# [WORK ITEM]
Line by line, print the records exactly as they are, dropping the pictures.

# [ENTRIES SUPPLIED]
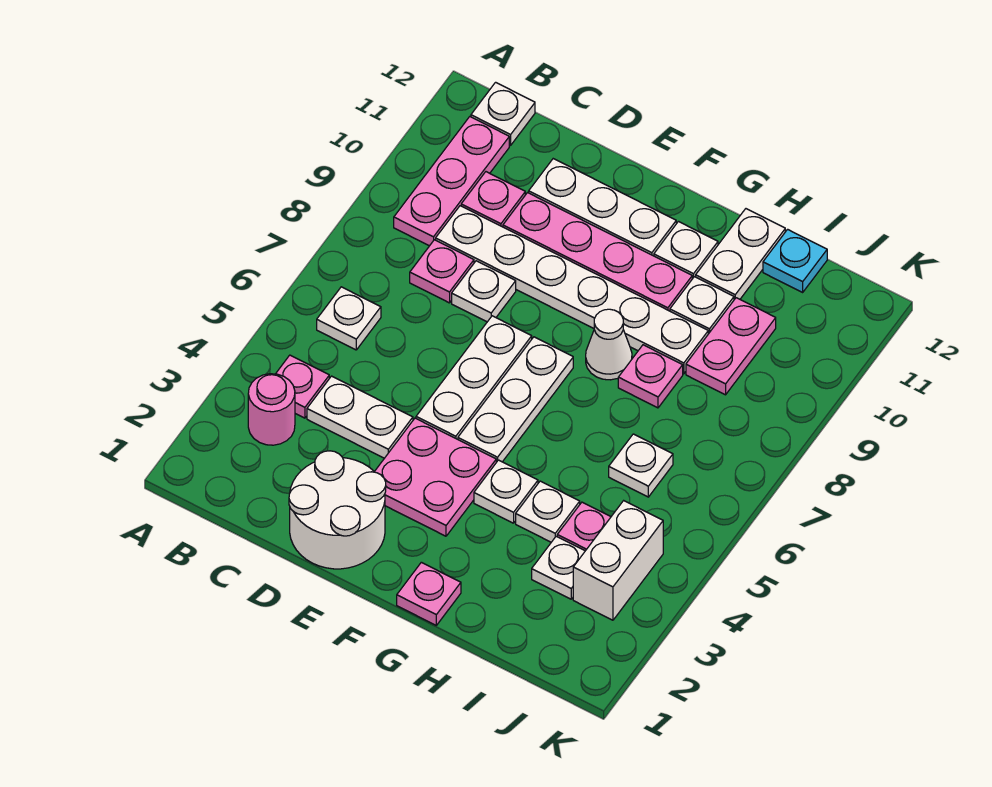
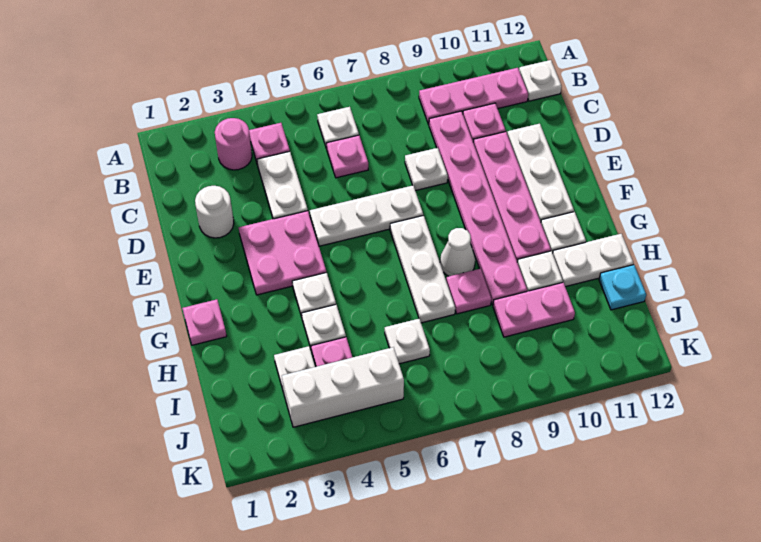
pink 1x1 plate [410,240,474,303] -> pink 1x1 plate moved to [326,135,368,178]
white 1x6 plate [436,206,708,374] -> pink 1x6 plate [429,111,527,305]
white 2x2 round brick [289,451,386,569] -> white 1x1 round brick [195,186,234,238]
white 1x3 plate [458,337,573,462] -> white 1x3 plate turned to [390,215,455,323]
white 1x2 brick [573,501,663,620] -> white 1x3 brick [282,347,404,427]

# [YOUR SOLUTION]
pink 1x1 plate [410,240,474,303] -> pink 1x1 plate moved to [326,135,368,178]
white 1x6 plate [436,206,708,374] -> pink 1x6 plate [429,111,527,305]
white 2x2 round brick [289,451,386,569] -> white 1x1 round brick [195,186,234,238]
white 1x3 plate [458,337,573,462] -> white 1x3 plate turned to [390,215,455,323]
white 1x2 brick [573,501,663,620] -> white 1x3 brick [282,347,404,427]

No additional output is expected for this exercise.